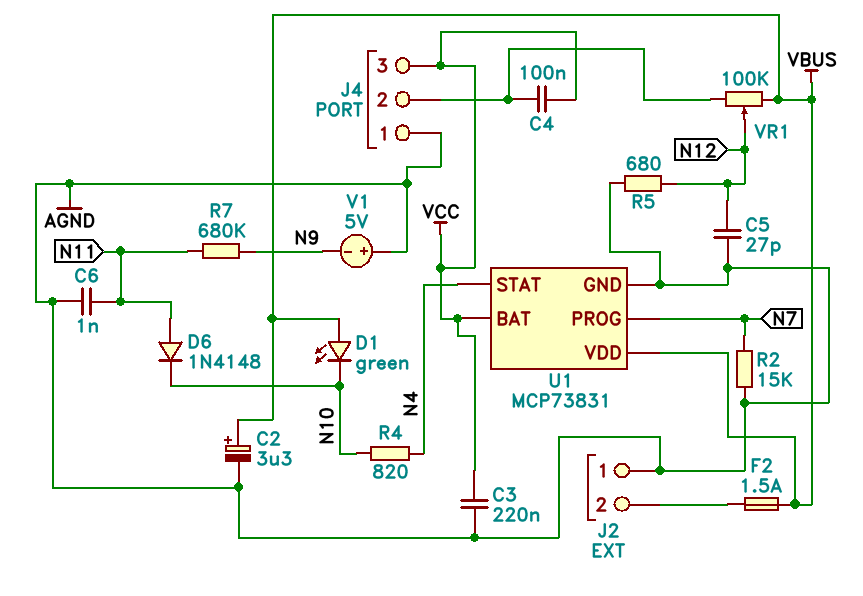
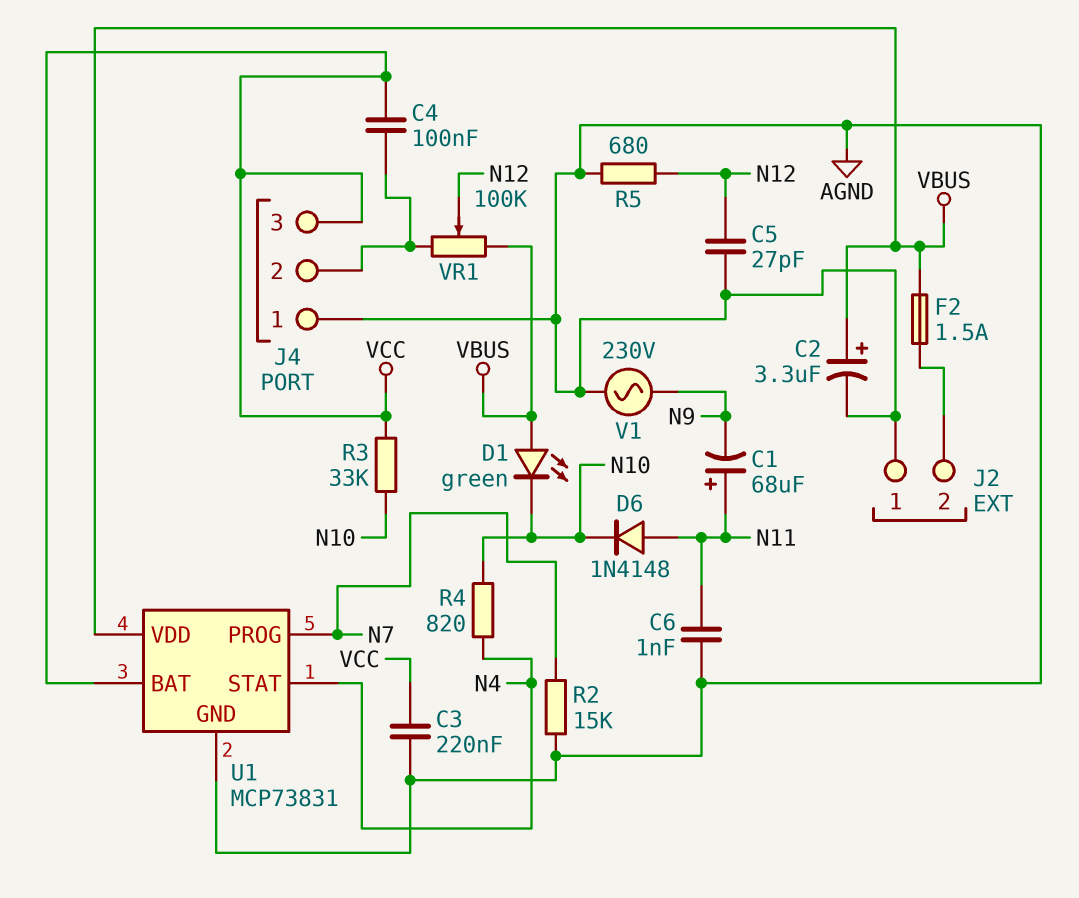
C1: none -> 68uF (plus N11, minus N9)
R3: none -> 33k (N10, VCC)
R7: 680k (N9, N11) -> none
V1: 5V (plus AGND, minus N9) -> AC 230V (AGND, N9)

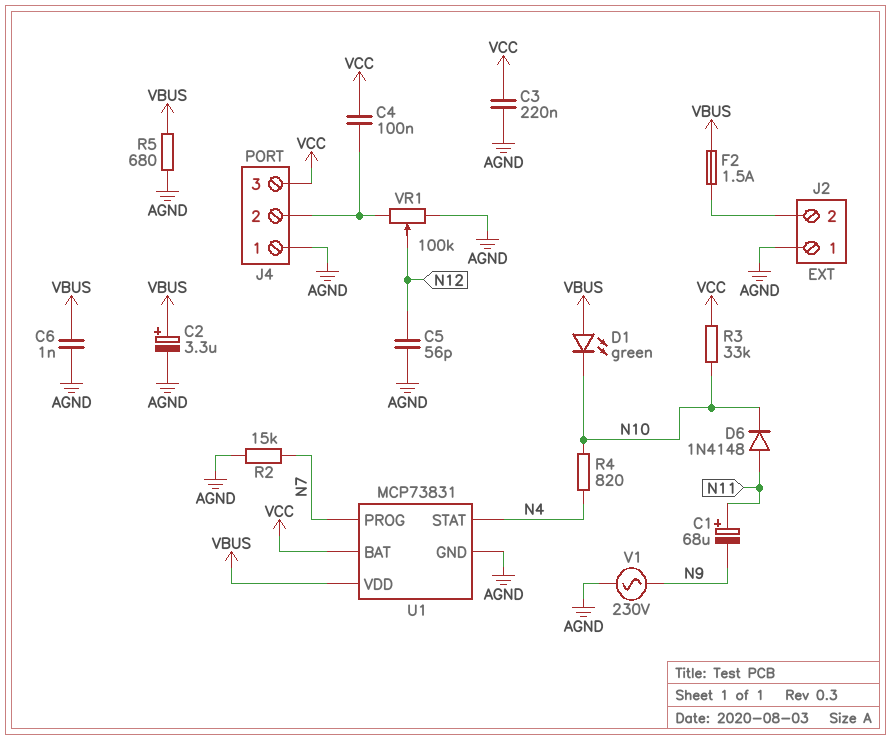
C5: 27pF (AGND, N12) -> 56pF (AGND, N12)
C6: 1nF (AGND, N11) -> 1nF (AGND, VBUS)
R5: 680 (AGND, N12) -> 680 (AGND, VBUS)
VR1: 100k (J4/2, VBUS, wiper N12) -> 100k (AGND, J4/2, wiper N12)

...

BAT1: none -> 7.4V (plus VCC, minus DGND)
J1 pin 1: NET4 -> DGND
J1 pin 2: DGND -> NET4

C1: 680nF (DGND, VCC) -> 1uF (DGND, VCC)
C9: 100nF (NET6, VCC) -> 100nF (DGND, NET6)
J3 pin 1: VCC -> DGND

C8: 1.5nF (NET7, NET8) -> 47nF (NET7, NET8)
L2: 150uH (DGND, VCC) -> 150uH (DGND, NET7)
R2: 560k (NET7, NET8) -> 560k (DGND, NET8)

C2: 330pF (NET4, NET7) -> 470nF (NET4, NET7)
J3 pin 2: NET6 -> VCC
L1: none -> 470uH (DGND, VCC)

ACTION ITEM: Using the entries above, reproduce word for word only the lines from the one that contains "C1: none -> 68uF (plus N11, minus N9)" to the one that contains "VR1: 100k (J4/2, VBUS, wiper", both ends included, and drop every picture.

THE ANSWER:
C1: none -> 68uF (plus N11, minus N9)
R3: none -> 33k (N10, VCC)
R7: 680k (N9, N11) -> none
V1: 5V (plus AGND, minus N9) -> AC 230V (AGND, N9)

C5: 27pF (AGND, N12) -> 56pF (AGND, N12)
C6: 1nF (AGND, N11) -> 1nF (AGND, VBUS)
R5: 680 (AGND, N12) -> 680 (AGND, VBUS)
VR1: 100k (J4/2, VBUS, wiper N12) -> 100k (AGND, J4/2, wiper N12)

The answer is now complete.